[Records of spatial reasoning questions]
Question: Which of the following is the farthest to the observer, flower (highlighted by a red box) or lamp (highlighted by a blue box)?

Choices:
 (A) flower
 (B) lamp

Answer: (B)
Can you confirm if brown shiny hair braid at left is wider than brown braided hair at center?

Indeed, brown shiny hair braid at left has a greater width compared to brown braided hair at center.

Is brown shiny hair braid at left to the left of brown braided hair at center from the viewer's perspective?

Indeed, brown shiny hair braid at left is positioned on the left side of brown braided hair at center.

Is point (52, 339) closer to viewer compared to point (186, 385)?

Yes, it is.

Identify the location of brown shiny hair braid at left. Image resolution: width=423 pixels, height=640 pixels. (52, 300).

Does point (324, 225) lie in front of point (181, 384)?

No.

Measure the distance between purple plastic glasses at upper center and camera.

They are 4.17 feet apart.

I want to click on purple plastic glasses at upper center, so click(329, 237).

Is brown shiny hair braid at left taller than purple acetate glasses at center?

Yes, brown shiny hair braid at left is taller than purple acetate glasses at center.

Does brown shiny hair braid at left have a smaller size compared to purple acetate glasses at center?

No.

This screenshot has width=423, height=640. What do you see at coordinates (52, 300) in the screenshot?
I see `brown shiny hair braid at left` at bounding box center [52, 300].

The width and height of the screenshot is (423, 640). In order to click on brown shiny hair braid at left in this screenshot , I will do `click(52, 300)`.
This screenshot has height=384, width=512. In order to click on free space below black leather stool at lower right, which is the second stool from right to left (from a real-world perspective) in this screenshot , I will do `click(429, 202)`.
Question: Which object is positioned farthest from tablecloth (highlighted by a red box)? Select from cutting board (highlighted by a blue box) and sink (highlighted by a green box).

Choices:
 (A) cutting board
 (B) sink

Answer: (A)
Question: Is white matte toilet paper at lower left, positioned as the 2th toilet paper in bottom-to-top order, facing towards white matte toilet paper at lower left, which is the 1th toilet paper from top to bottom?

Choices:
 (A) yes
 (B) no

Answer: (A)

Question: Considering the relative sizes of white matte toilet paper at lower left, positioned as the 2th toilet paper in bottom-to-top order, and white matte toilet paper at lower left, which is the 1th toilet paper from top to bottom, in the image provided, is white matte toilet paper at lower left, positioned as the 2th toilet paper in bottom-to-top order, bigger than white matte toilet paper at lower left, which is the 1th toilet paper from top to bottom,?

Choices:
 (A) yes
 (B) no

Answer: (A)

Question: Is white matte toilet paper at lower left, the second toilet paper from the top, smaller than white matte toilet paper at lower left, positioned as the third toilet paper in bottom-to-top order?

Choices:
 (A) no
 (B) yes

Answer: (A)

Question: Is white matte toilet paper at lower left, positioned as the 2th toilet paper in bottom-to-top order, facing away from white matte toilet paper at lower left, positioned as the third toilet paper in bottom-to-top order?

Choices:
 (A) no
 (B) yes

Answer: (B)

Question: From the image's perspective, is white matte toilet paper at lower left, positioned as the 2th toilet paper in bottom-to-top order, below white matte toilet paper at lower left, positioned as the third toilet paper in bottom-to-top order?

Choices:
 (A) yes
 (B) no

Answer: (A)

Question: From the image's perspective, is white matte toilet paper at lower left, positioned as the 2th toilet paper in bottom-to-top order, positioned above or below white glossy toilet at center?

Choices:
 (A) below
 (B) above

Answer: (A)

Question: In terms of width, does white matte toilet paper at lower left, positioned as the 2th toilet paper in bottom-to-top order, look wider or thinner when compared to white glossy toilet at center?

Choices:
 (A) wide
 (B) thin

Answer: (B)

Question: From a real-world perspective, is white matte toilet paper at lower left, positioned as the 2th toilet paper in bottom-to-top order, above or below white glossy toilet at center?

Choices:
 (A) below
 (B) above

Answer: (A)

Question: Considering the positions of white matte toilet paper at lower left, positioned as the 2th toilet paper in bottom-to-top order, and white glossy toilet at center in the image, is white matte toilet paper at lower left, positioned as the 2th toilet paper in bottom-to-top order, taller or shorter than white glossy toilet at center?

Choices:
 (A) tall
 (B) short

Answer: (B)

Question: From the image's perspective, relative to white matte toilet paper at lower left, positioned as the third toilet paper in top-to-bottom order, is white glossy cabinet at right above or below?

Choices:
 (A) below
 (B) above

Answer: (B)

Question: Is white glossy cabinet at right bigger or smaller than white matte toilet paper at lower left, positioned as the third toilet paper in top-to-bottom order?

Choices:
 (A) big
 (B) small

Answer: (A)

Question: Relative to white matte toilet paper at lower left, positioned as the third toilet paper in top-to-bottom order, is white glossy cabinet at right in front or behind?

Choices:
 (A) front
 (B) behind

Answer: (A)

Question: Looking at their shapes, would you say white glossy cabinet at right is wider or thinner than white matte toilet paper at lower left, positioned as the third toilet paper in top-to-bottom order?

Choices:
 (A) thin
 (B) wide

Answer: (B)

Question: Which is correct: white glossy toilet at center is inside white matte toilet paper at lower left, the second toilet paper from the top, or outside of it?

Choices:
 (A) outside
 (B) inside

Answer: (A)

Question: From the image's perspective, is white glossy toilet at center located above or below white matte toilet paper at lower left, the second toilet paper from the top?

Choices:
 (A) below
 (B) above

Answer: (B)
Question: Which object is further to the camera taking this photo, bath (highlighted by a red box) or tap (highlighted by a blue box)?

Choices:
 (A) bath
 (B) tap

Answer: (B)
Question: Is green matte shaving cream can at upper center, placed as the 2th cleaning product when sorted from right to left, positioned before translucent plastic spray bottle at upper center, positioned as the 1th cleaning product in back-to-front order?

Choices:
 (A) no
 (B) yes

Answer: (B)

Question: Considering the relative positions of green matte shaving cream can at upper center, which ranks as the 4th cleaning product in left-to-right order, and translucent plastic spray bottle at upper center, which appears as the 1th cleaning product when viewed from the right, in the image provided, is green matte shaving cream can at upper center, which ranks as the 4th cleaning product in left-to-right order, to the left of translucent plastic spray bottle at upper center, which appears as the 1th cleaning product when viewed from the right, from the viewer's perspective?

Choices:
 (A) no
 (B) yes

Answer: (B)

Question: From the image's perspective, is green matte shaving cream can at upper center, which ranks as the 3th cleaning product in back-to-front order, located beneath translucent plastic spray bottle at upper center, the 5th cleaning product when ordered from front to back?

-- EXERCISE TASK --
Return every line of the data that contains the word "board", treating uppercase and lowercase as different.

-- OUTPUT --
Question: Which object is positioned farthest from tablecloth (highlighted by a red box)? Select from cutting board (highlighted by a blue box) and sink (highlighted by a green box).
 (A) cutting board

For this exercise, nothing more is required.